EXERCISE INPUT
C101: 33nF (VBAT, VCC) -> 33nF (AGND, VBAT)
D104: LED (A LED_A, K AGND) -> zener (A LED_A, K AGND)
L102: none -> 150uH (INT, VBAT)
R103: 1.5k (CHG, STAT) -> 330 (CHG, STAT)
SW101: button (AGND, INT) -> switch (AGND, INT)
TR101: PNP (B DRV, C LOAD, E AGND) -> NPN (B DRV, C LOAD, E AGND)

EXERCISE DIRECTIONS
The answer is the line with "R103: 1.5k (CHG, STAT) -> 330 (CHG, STAT)" plus every line after it to the last line of the entries above, copied exactly and with no other lines.

ANSWER BOX
R103: 1.5k (CHG, STAT) -> 330 (CHG, STAT)
SW101: button (AGND, INT) -> switch (AGND, INT)
TR101: PNP (B DRV, C LOAD, E AGND) -> NPN (B DRV, C LOAD, E AGND)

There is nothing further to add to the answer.